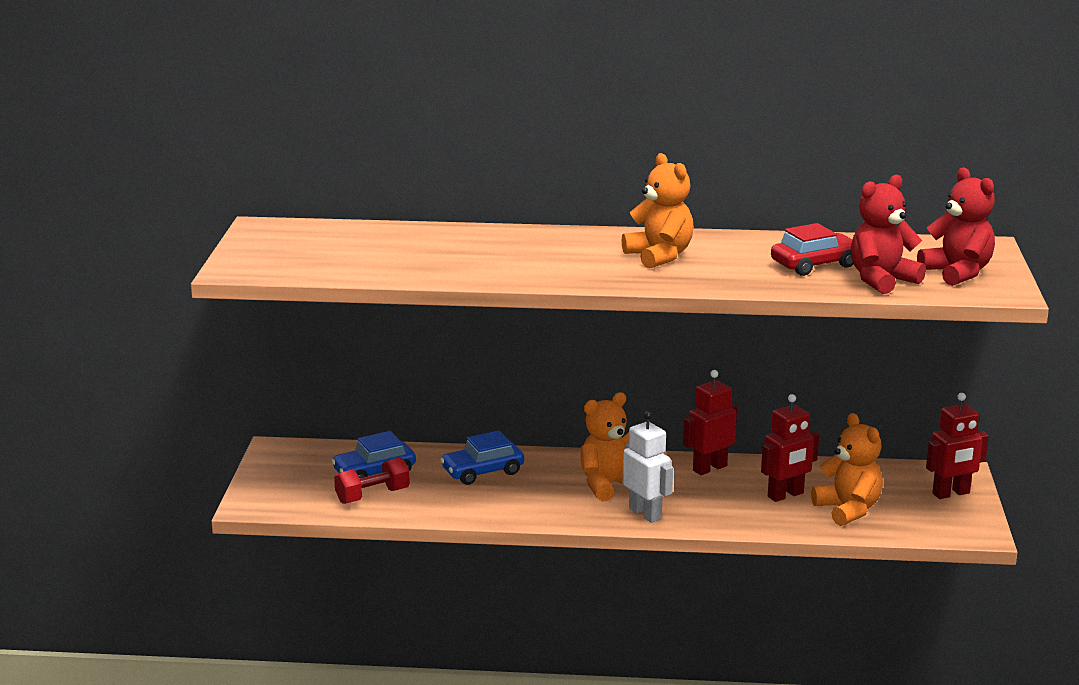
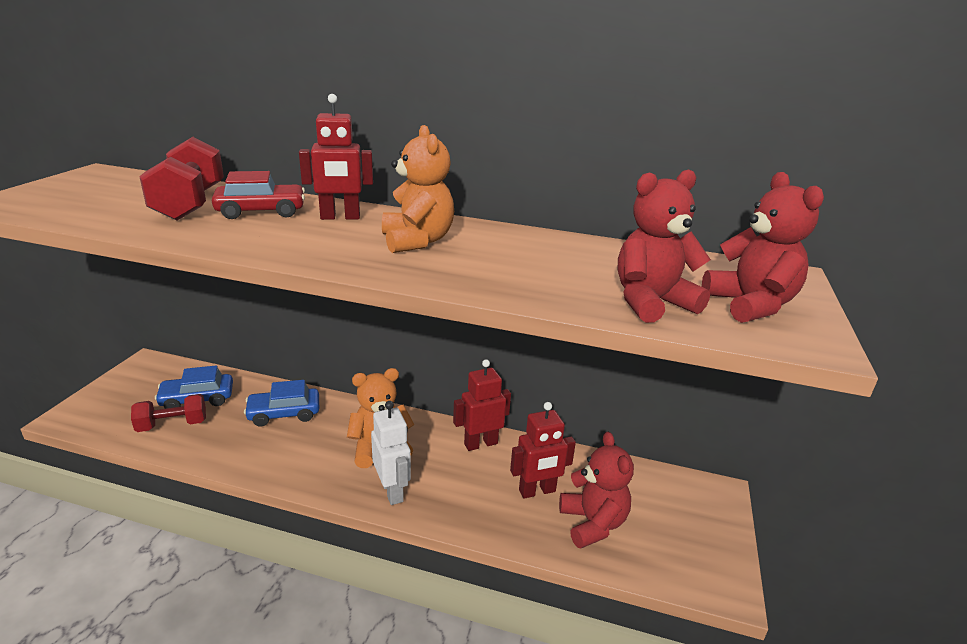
camera: 10 degrees right, 5 degrees up
(412, 247) = (190, 203): none -> red dumbbell
(814, 264) = (580, 272): red car -> red car (261, 211)
(848, 510) = (592, 523): orange teddy bear -> red teddy bear
(951, 494) = (705, 520): red robot -> red robot (340, 217)

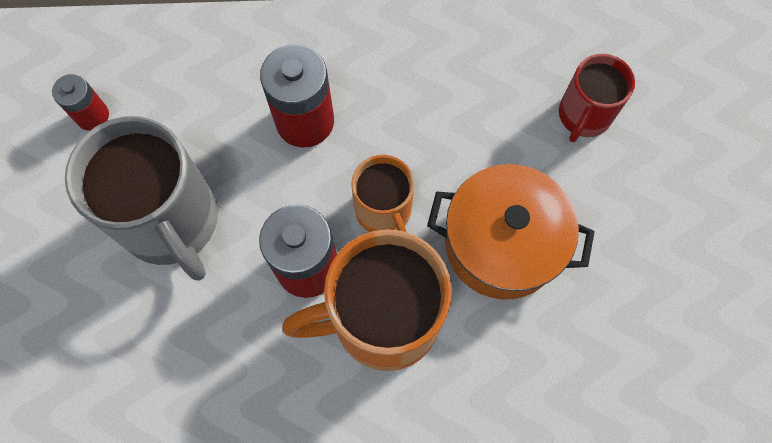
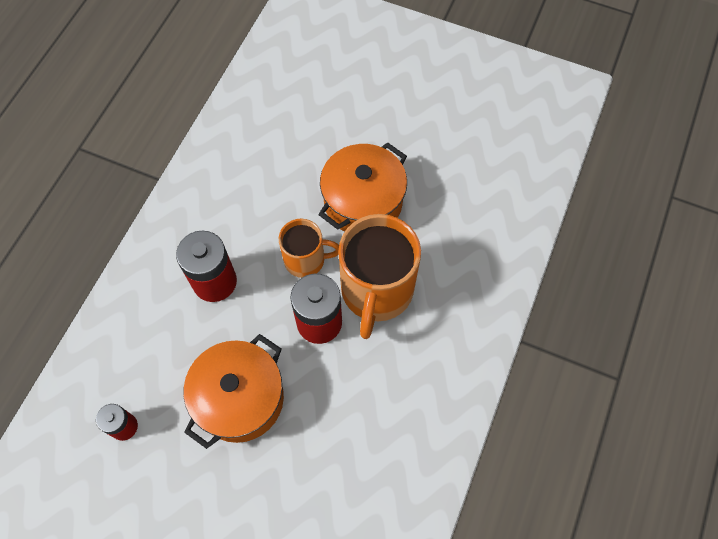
camera: 65 degrees left, 5 degrees down
(172, 222) = (240, 399): grey mug -> orange pot
(583, 116) = (305, 119): red mug -> none

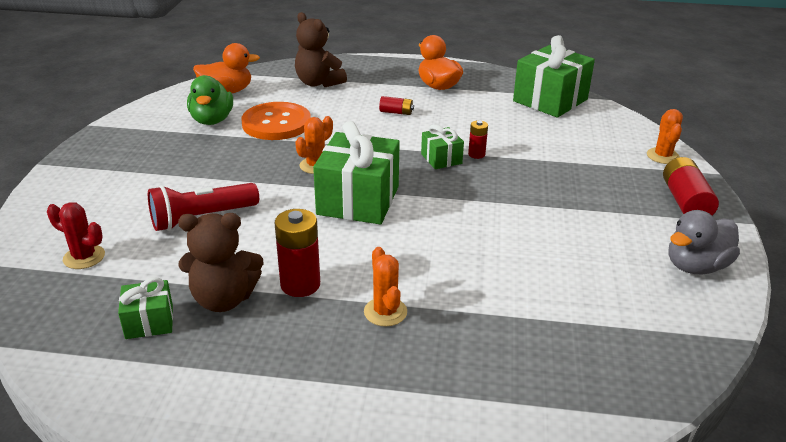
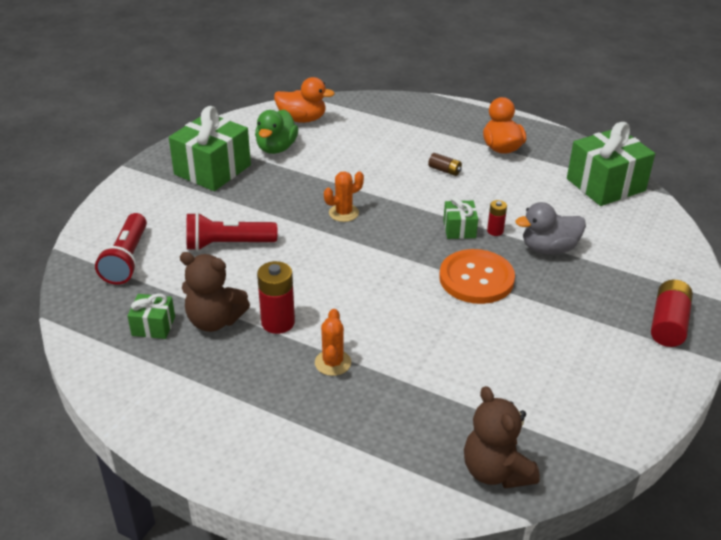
camera: 20 degrees right, 5 degrees up
(84, 257) = (127, 259): red cactus -> red flashlight
(276, 123) = (330, 162): orange button -> orange button (476, 278)
(318, 83) = (389, 124): brown teddy bear -> brown teddy bear (496, 471)
(358, 200) = (363, 255): green gift -> green gift (212, 170)
(396, 112) = (444, 170): red battery -> brown battery
(663, 156) = (680, 271): orange cactus -> none
(696, 266) = (631, 389): grey duck -> grey duck (548, 249)

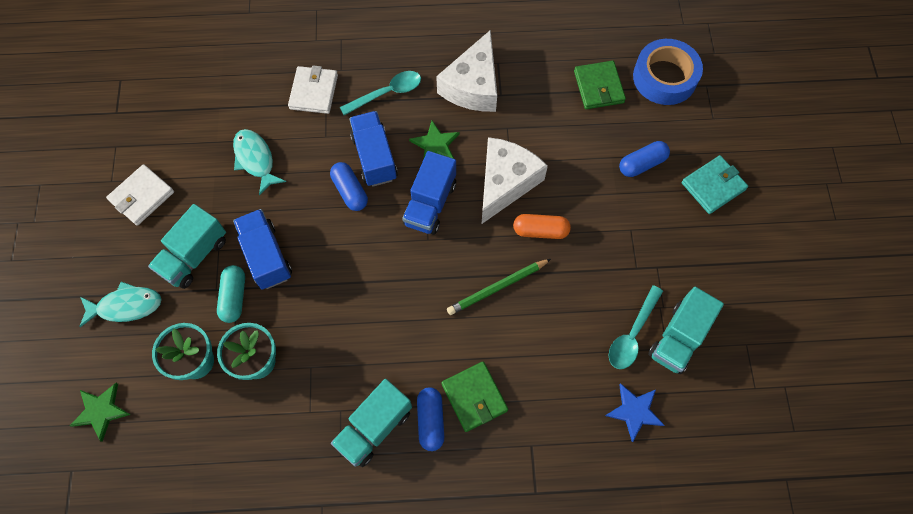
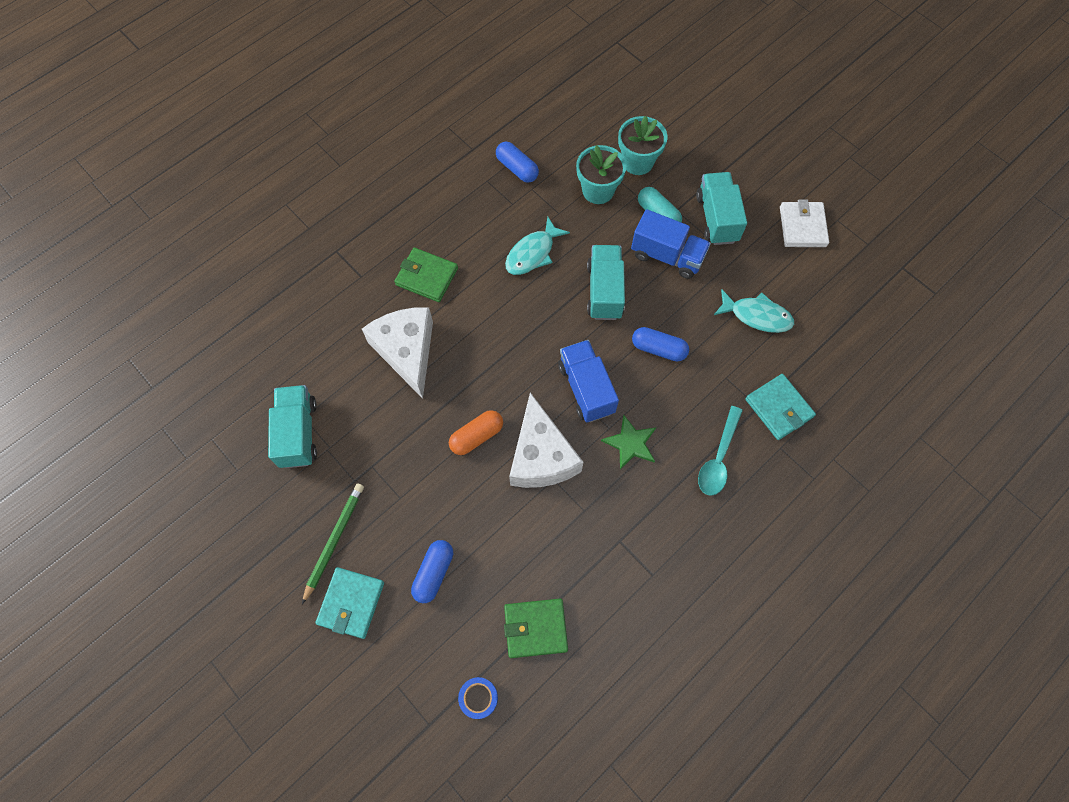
camera: 140 degrees right, 0 degrees up
(101, 411) = (662, 98): green star -> none
(126, 306) = (721, 157): turquoise fish -> turquoise fish (532, 253)
(314, 92) = (779, 408): white wallet -> turquoise wallet
(374, 157) = (669, 391): blue truck -> none
(374, 427) = (480, 210): turquoise truck -> turquoise truck (604, 291)
(430, 420) = (445, 241): blue capsule -> blue capsule (517, 168)
(473, 86) = (652, 529): white cheese -> white cheese (406, 351)
(497, 287) = (474, 364): green pencil -> green pencil (334, 541)
(598, 87) = (535, 628): green wallet -> green wallet turned 45 degrees counterclockwise
(632, 334) = (338, 408): turquoise spoon -> none
(634, 411) = (299, 352): blue star -> none
(664, 77) = (478, 698): blue tape -> blue tape, size x0.47

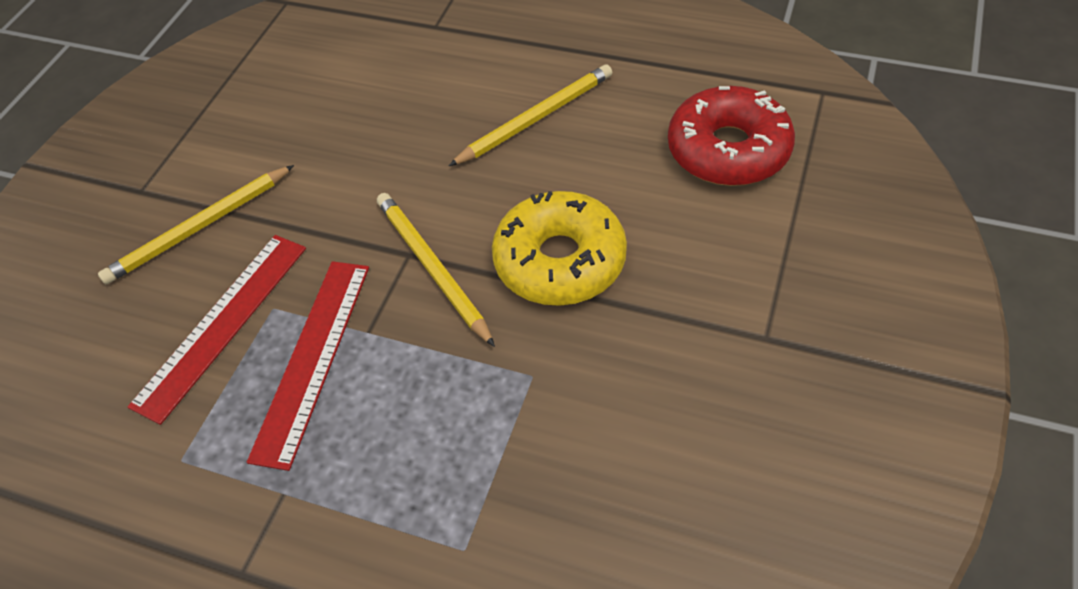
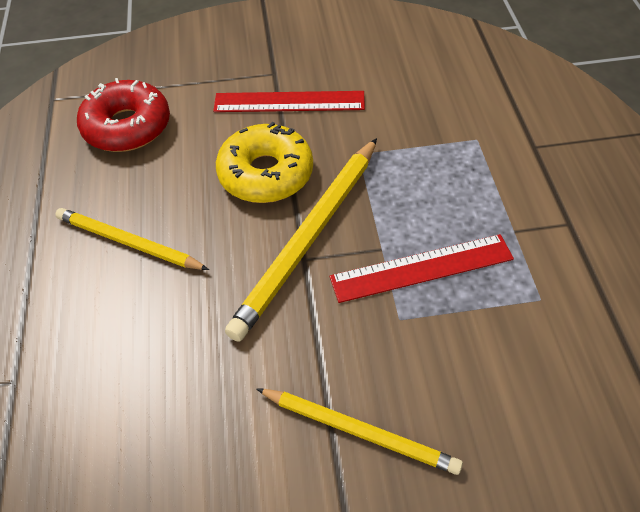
camera: 120 degrees left, 0 degrees up
(222, 324) = (434, 344): red ruler -> red ruler (289, 102)
(432, 268) = (309, 238): yellow pencil -> yellow pencil, size x1.57

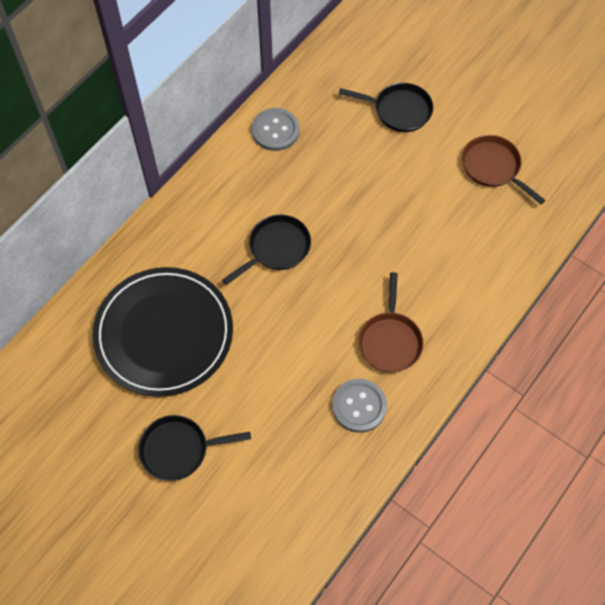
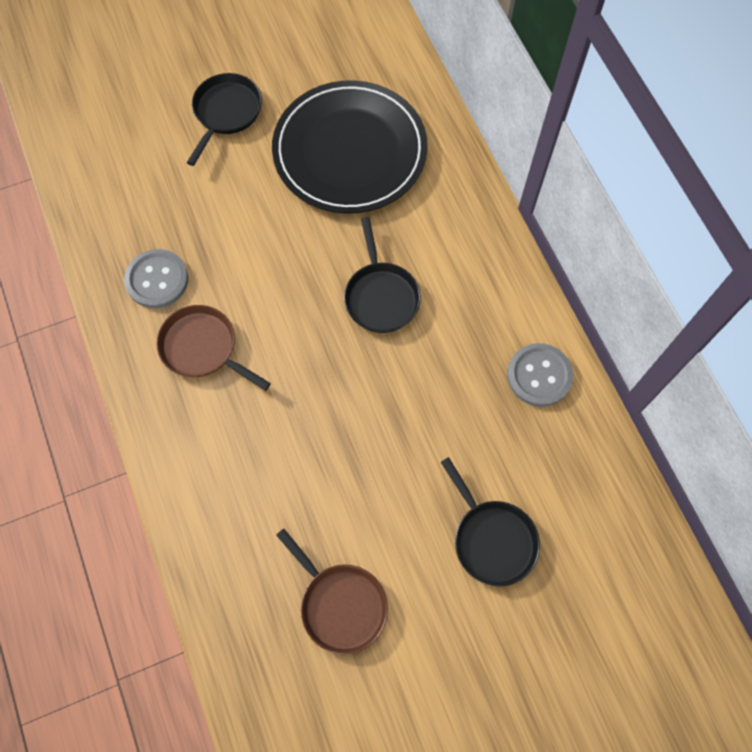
camera: 120 degrees right, 5 degrees up
(398, 110) = (491, 539): black pan -> black pan turned 75 degrees counterclockwise
(493, 167) = (340, 604): brown pan -> brown pan turned 60 degrees clockwise

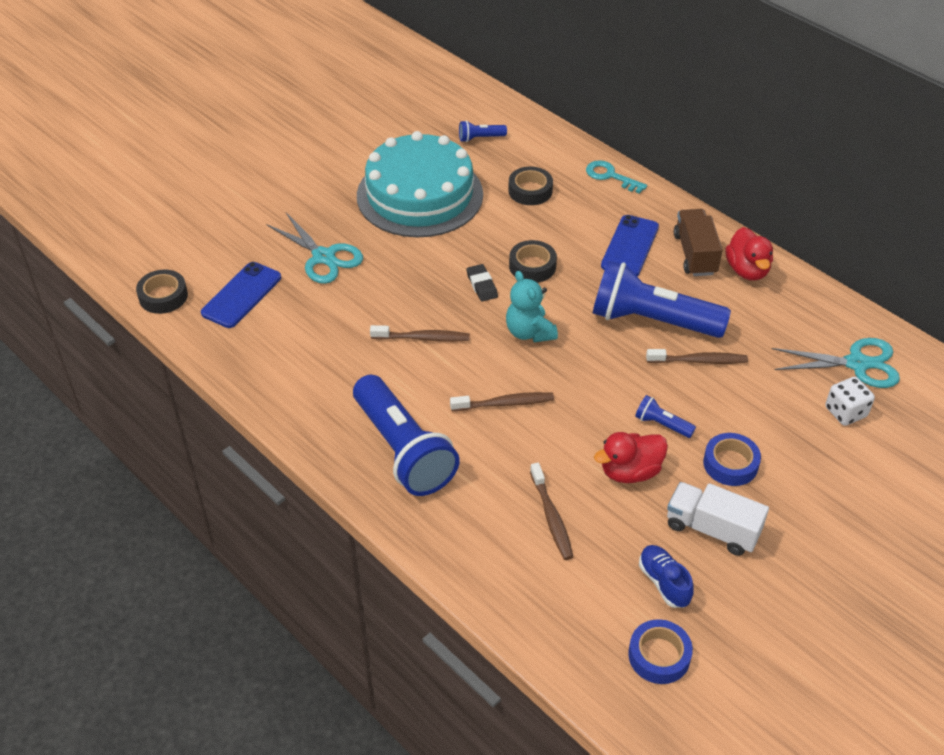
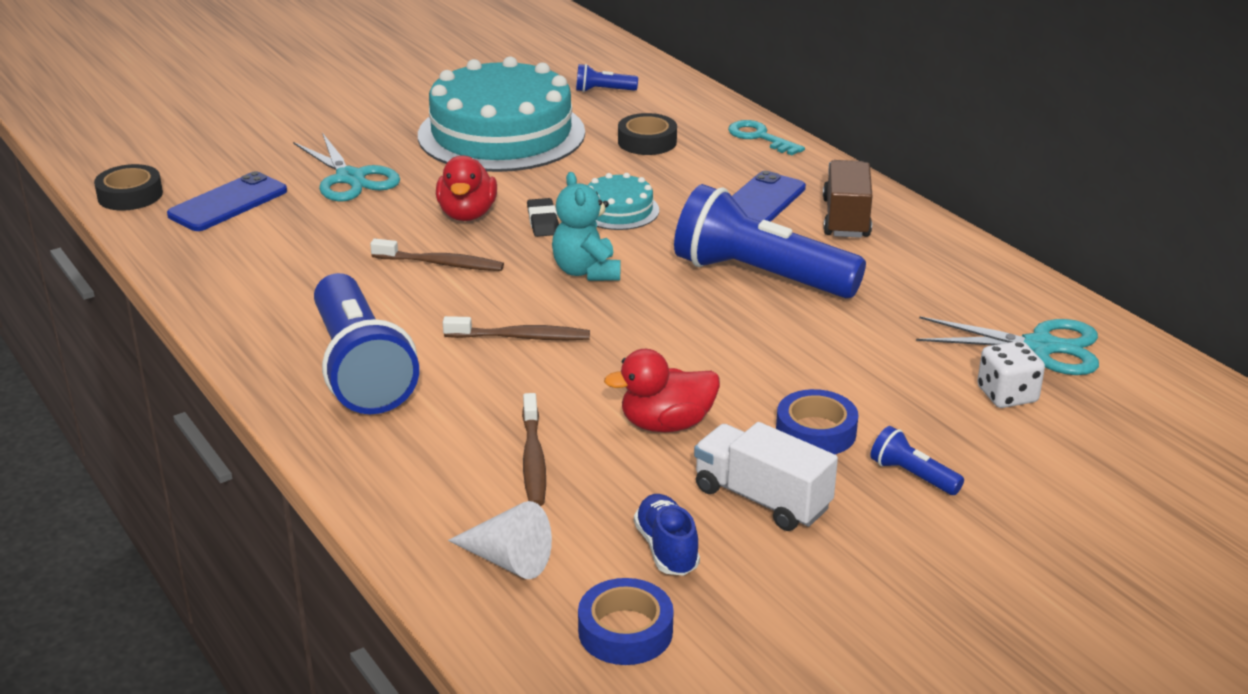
camera: 10 degrees right, 15 degrees down
(532, 266) = (618, 210): black tape -> turquoise cake
(564, 608) = (508, 560): none -> white cone
(662, 424) = (732, 380): blue flashlight -> blue flashlight (912, 475)
(699, 361) = (810, 322): brown toothbrush -> none
(747, 270) = (913, 240): red duck -> red duck (467, 214)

§

Work task »
The answer must be the part of the records that opens with the line containing "(583, 116) = (305, 119): red mug -> none" and closes with the line containing "(101, 411) = (662, 98): green star -> none", reproduced exactly, with no pictures.

Answer to the exercise »
(583, 116) = (305, 119): red mug -> none

camera: 20 degrees right, 5 degrees up
(84, 257) = (127, 259): red cactus -> red flashlight
(276, 123) = (330, 162): orange button -> orange button (476, 278)
(318, 83) = (389, 124): brown teddy bear -> brown teddy bear (496, 471)
(358, 200) = (363, 255): green gift -> green gift (212, 170)
(396, 112) = (444, 170): red battery -> brown battery
(663, 156) = (680, 271): orange cactus -> none
(696, 266) = (631, 389): grey duck -> grey duck (548, 249)

camera: 140 degrees right, 0 degrees up
(101, 411) = (662, 98): green star -> none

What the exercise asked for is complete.